▶ Exercise
Out of the lines below, please list those that hold the string "DGND".

[Data records]
Start of Block

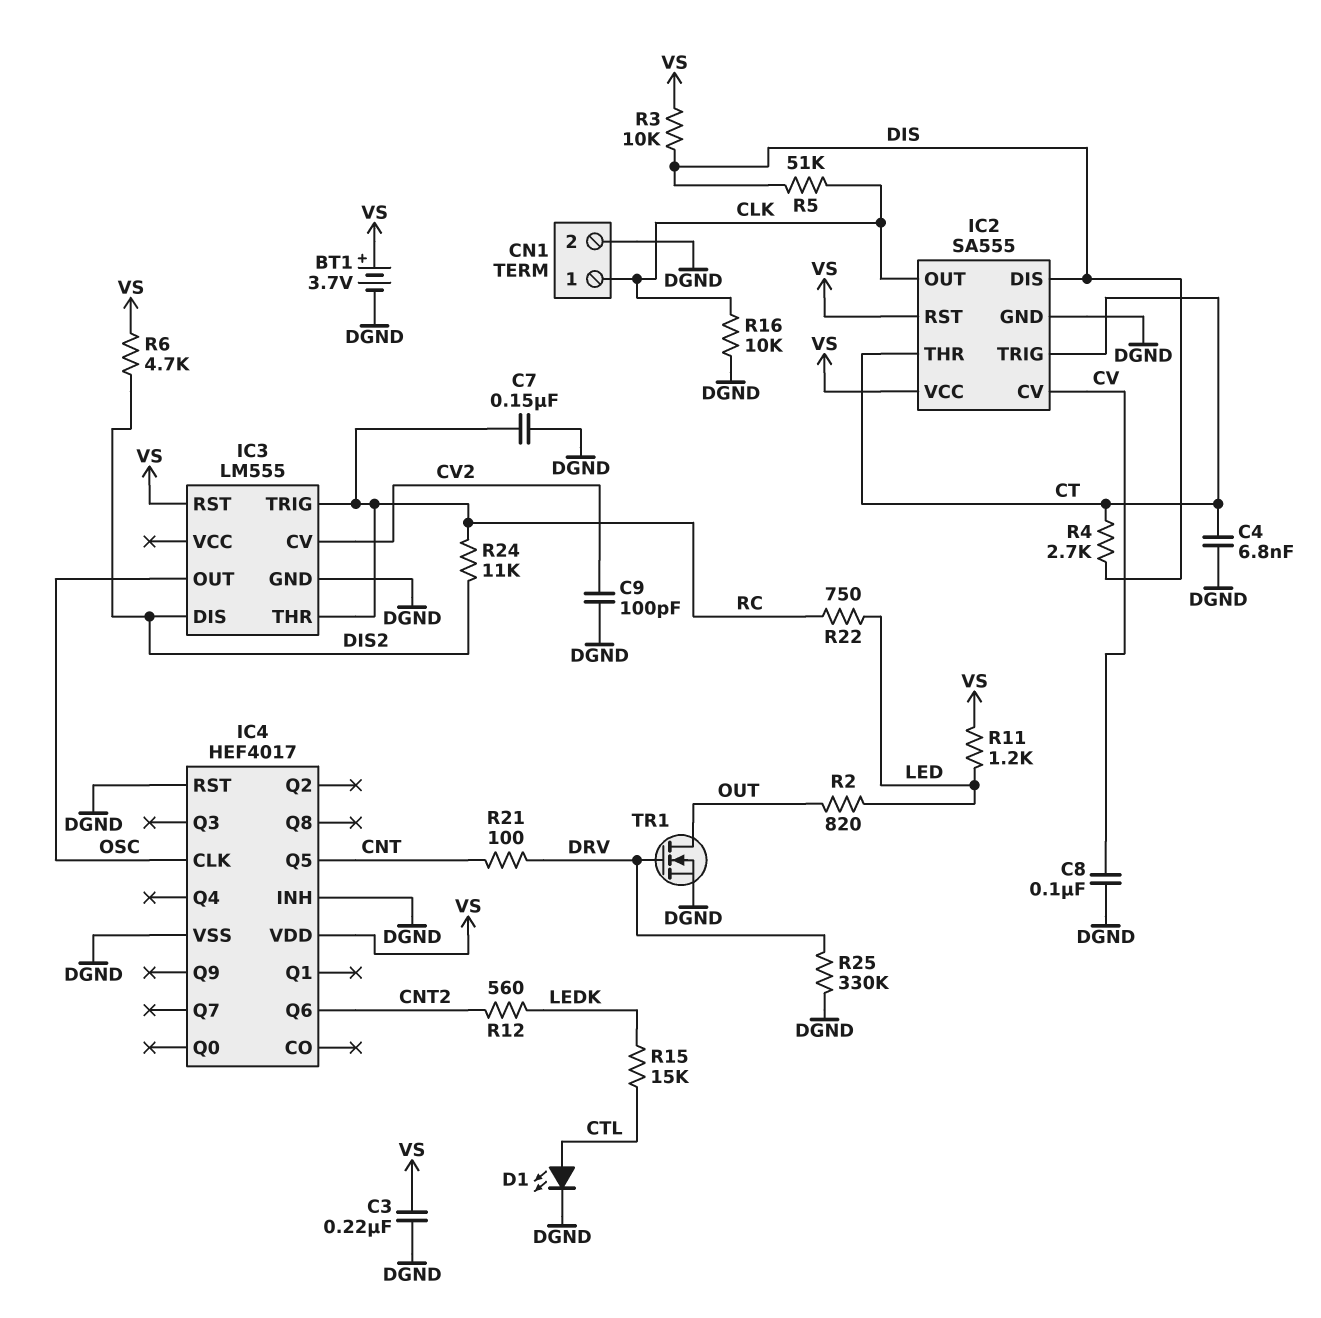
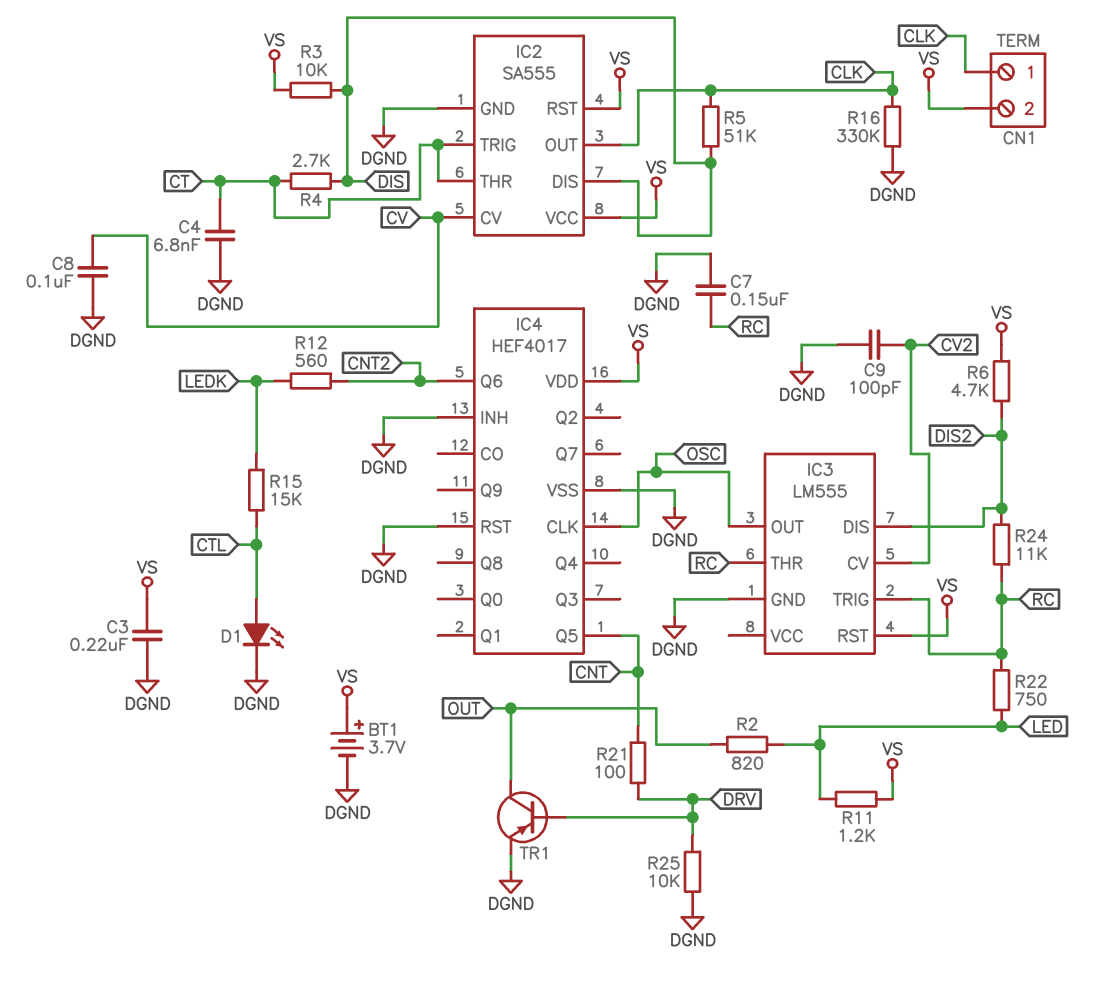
CN1 pin 2: DGND -> VS
R16: 10k (CLK, DGND) -> 330k (CLK, DGND)
R25: 330k (DGND, DRV) -> 10k (DGND, DRV)
TR1: NMOS (G DRV, D OUT, S DGND) -> PNP (B DRV, C OUT, E DGND)

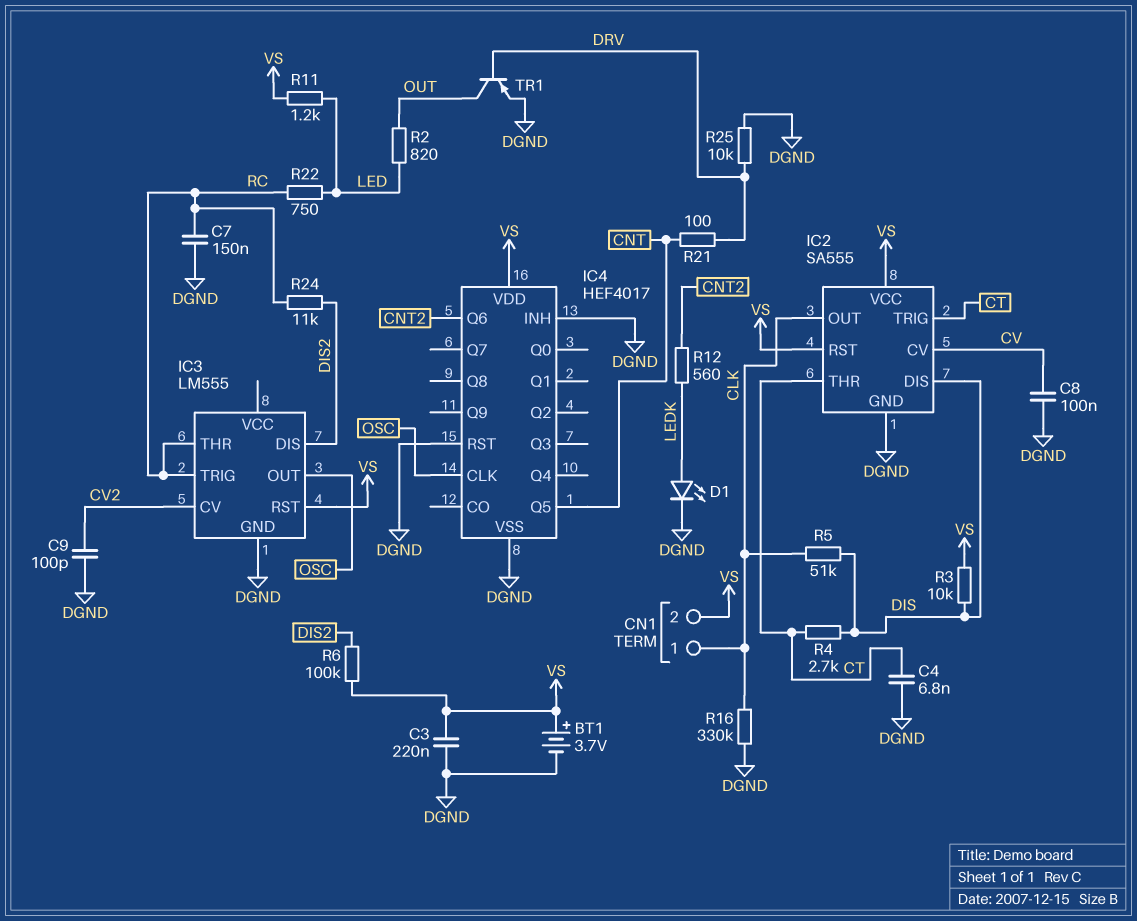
D1: LED (A CTL, K DGND) -> LED (A LEDK, K DGND)
R6: 4.7k (DIS2, VS) -> 100k (DIS2, VS)
R15: 15k (CTL, LEDK) -> none

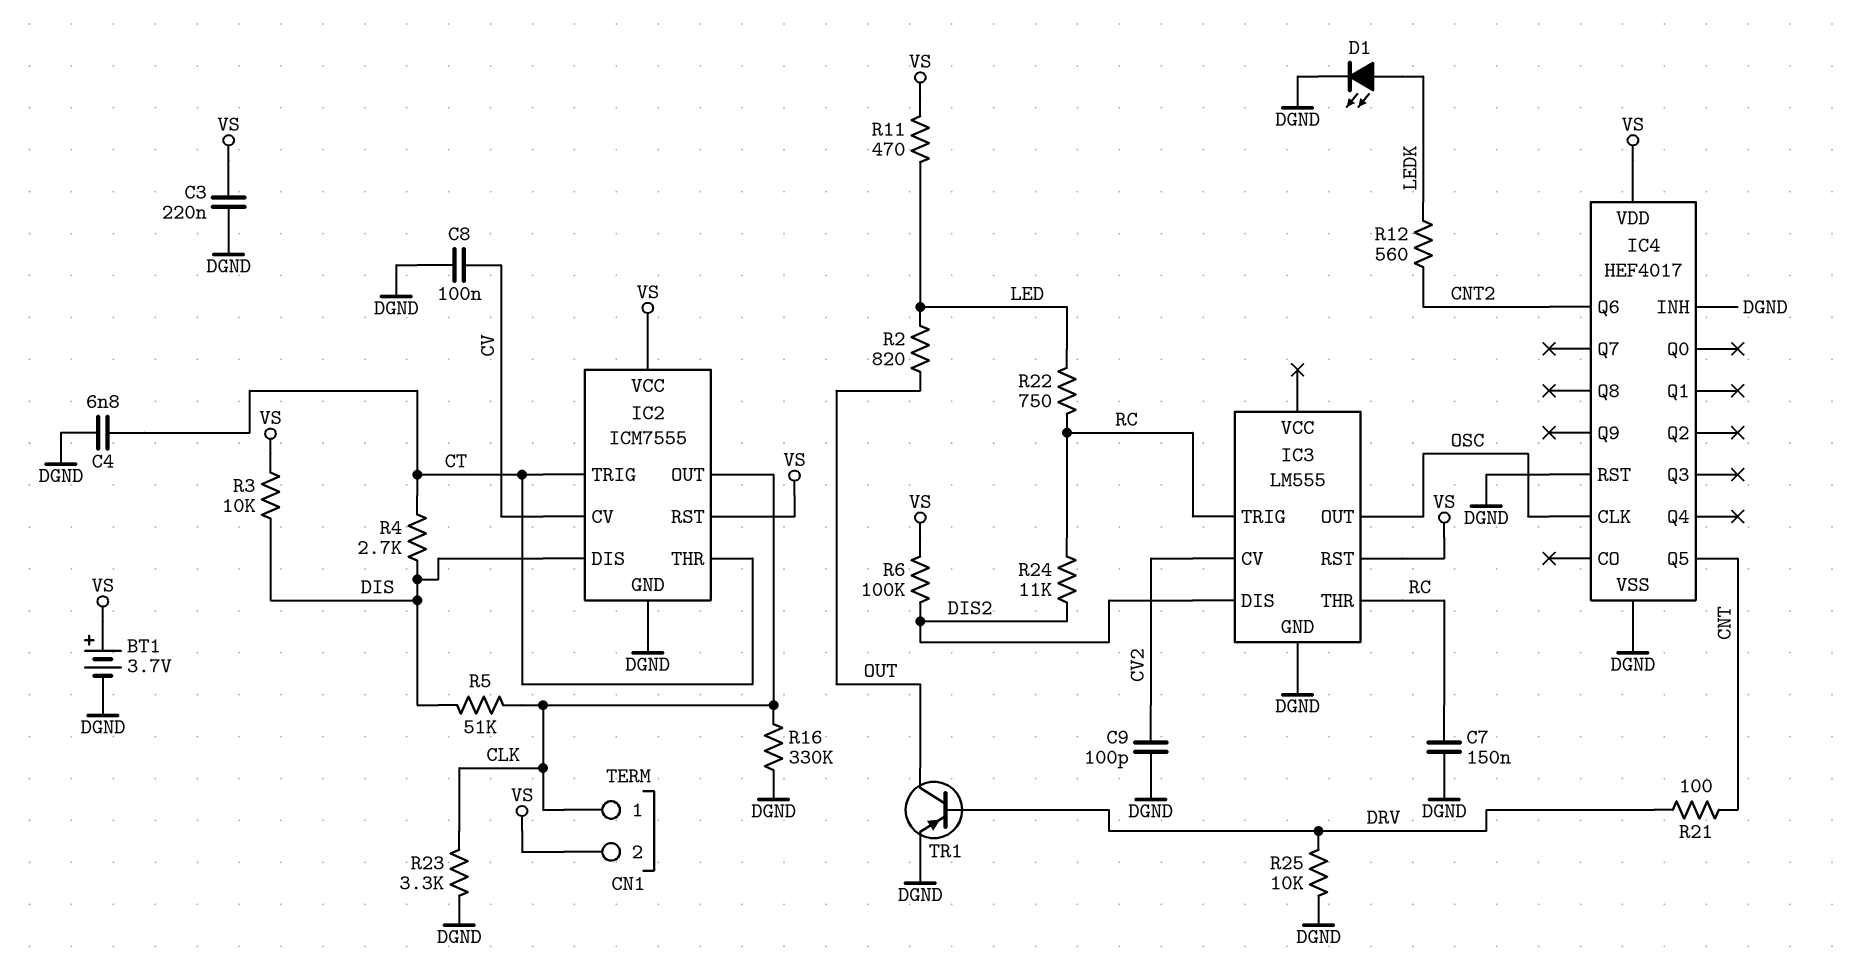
IC2: SA555 -> ICM7555
R11: 1.2k (LED, VS) -> 470 (LED, VS)
R23: none -> 3.3k (CLK, DGND)

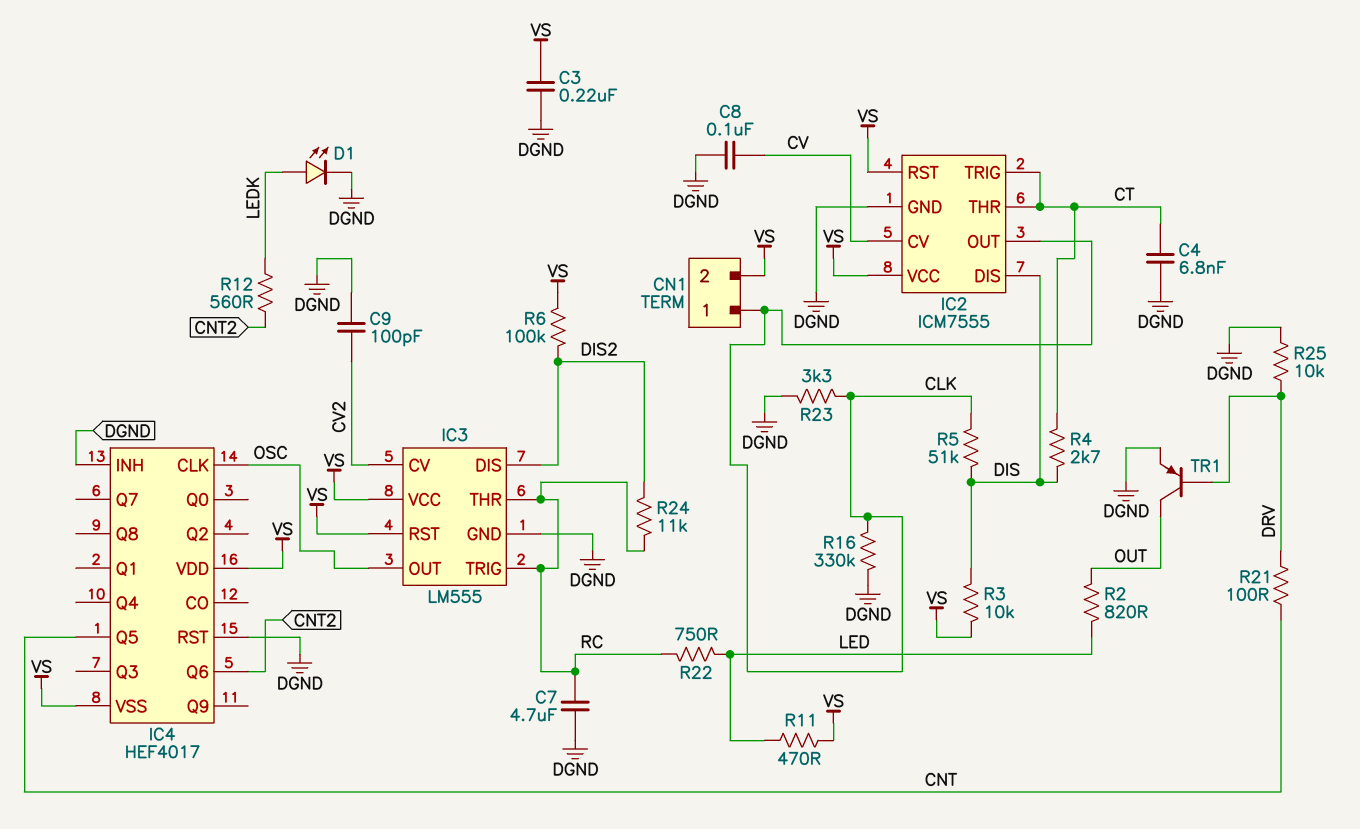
BT1: 3.7V (plus VS, minus DGND) -> none
C7: 150nF (DGND, RC) -> 4.7uF (DGND, RC)
IC3 pin VCC: none -> VS
IC4 pin VSS: DGND -> VS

End of Block

▶ Result of this exercise
CN1 pin 2: DGND -> VS
R16: 10k (CLK, DGND) -> 330k (CLK, DGND)
R25: 330k (DGND, DRV) -> 10k (DGND, DRV)
TR1: NMOS (G DRV, D OUT, S DGND) -> PNP (B DRV, C OUT, E DGND)
D1: LED (A CTL, K DGND) -> LED (A LEDK, K DGND)
R23: none -> 3.3k (CLK, DGND)
BT1: 3.7V (plus VS, minus DGND) -> none
C7: 150nF (DGND, RC) -> 4.7uF (DGND, RC)
IC4 pin VSS: DGND -> VS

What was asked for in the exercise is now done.